Return the data below in full and exactly, except that the pictures are dropped.

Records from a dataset
Start of Block

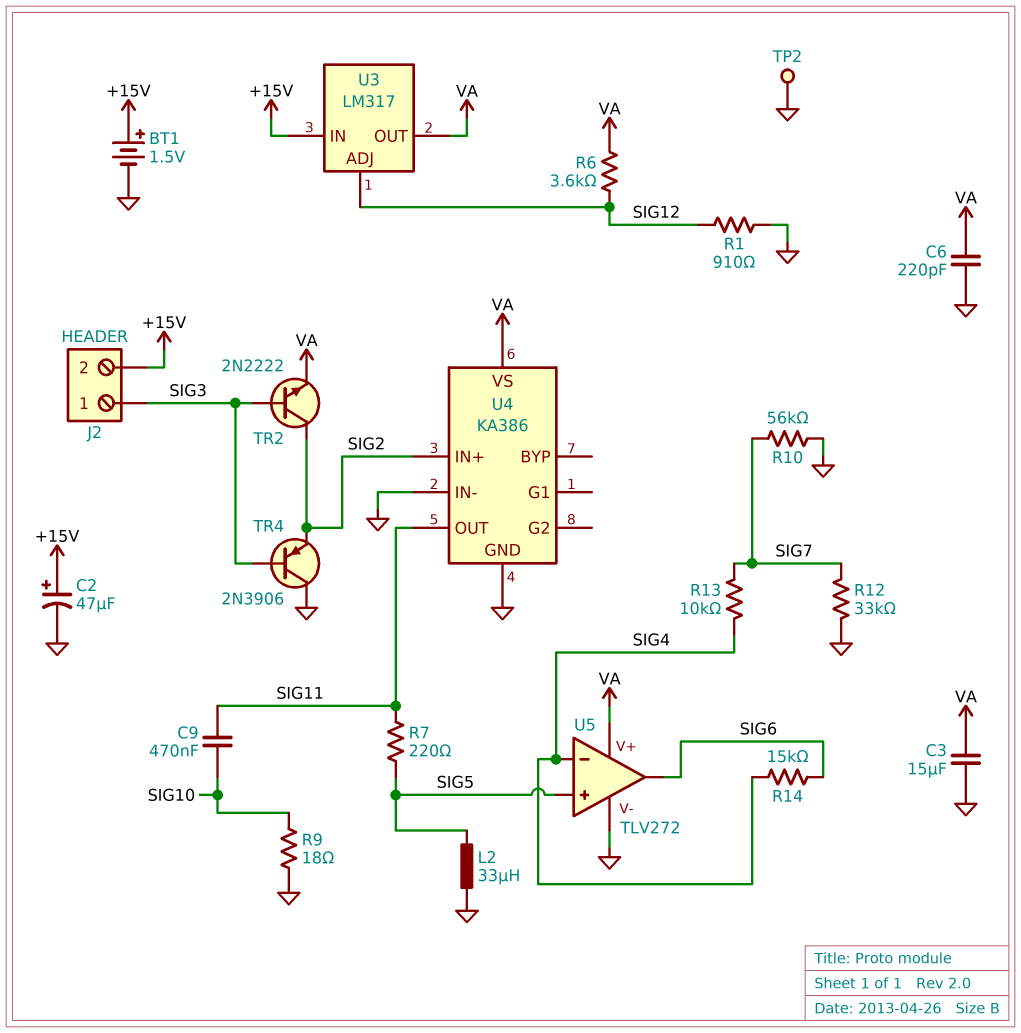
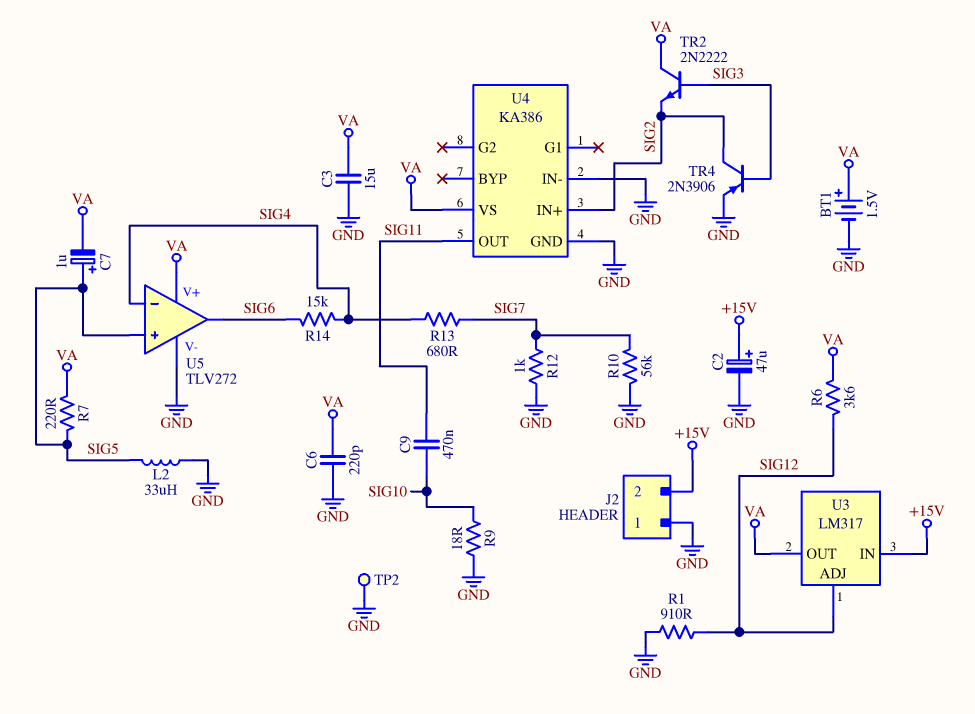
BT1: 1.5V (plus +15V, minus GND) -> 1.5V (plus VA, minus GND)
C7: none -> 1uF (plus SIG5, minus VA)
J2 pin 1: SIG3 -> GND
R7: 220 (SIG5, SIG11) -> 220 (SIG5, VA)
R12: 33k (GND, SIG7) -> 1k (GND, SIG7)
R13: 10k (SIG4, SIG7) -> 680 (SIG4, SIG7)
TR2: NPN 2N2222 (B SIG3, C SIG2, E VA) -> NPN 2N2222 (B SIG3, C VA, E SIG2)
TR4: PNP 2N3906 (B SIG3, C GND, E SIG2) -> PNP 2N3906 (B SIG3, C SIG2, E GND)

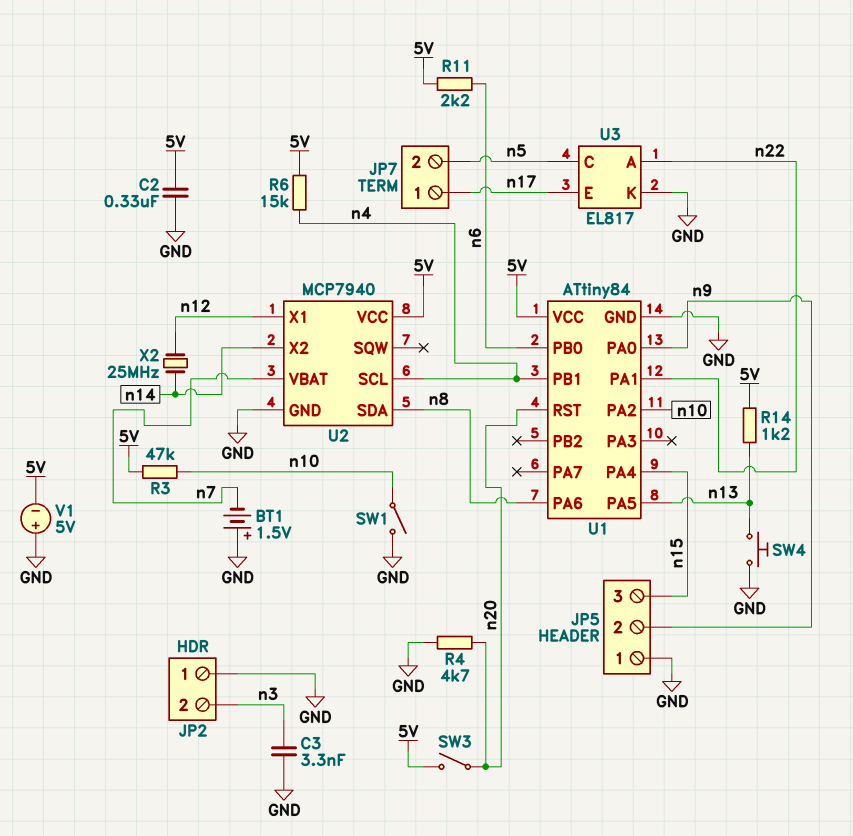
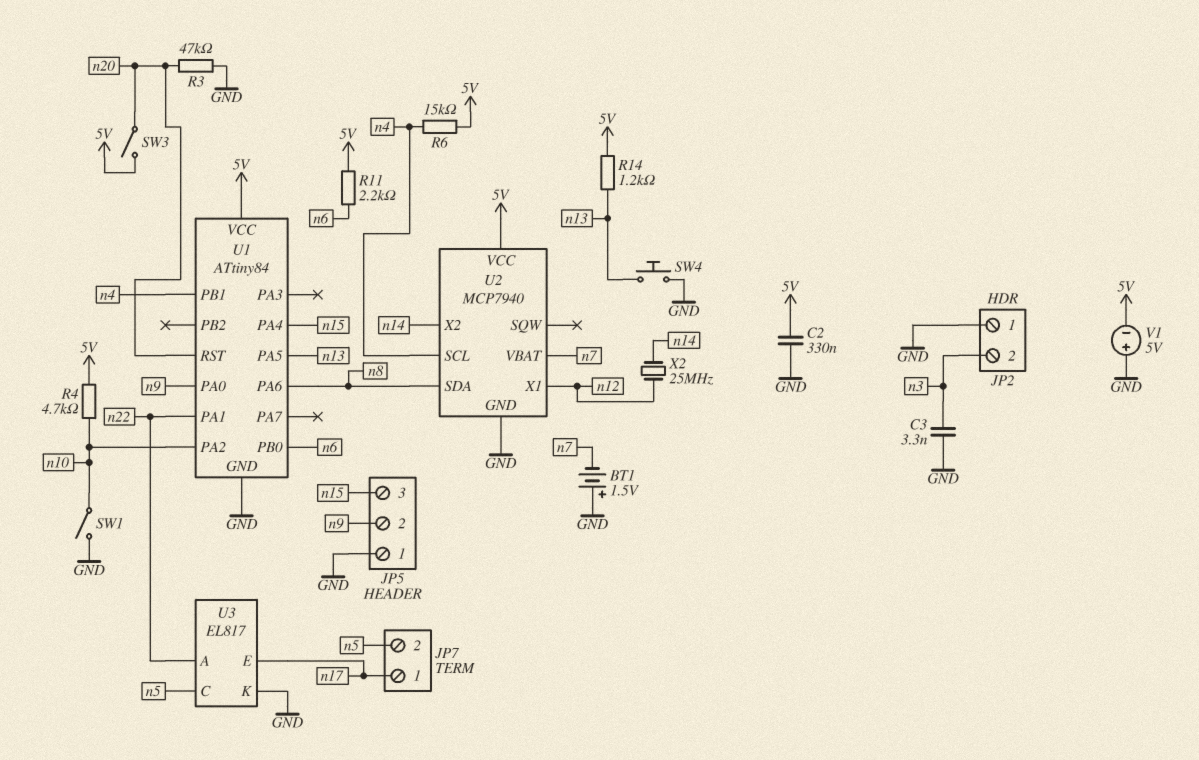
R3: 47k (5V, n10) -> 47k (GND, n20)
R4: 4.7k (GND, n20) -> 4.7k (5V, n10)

End of Block

— Task solution —
BT1: 1.5V (plus +15V, minus GND) -> 1.5V (plus VA, minus GND)
C7: none -> 1uF (plus SIG5, minus VA)
J2 pin 1: SIG3 -> GND
R7: 220 (SIG5, SIG11) -> 220 (SIG5, VA)
R12: 33k (GND, SIG7) -> 1k (GND, SIG7)
R13: 10k (SIG4, SIG7) -> 680 (SIG4, SIG7)
TR2: NPN 2N2222 (B SIG3, C SIG2, E VA) -> NPN 2N2222 (B SIG3, C VA, E SIG2)
TR4: PNP 2N3906 (B SIG3, C GND, E SIG2) -> PNP 2N3906 (B SIG3, C SIG2, E GND)

R3: 47k (5V, n10) -> 47k (GND, n20)
R4: 4.7k (GND, n20) -> 4.7k (5V, n10)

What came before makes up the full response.